SUPPLIED DATA:
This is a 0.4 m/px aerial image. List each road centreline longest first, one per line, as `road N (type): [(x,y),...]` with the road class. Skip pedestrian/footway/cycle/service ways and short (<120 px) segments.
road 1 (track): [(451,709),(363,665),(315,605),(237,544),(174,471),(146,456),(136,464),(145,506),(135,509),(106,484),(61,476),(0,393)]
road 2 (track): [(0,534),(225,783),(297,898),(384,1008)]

TASK STATEMENT:
Retype the lines above, keeping every character.

YOUR SOLUTION:
This is a 0.4 m/px aerial image. List each road centreline longest first, one per line, as `road N (type): [(x,y),...]` with the road class. Skip pedestrian/footway/cycle/service ways and short (<120 px) segments.
road 1 (track): [(451,709),(363,665),(315,605),(237,544),(174,471),(146,456),(136,464),(145,506),(135,509),(106,484),(61,476),(0,393)]
road 2 (track): [(0,534),(225,783),(297,898),(384,1008)]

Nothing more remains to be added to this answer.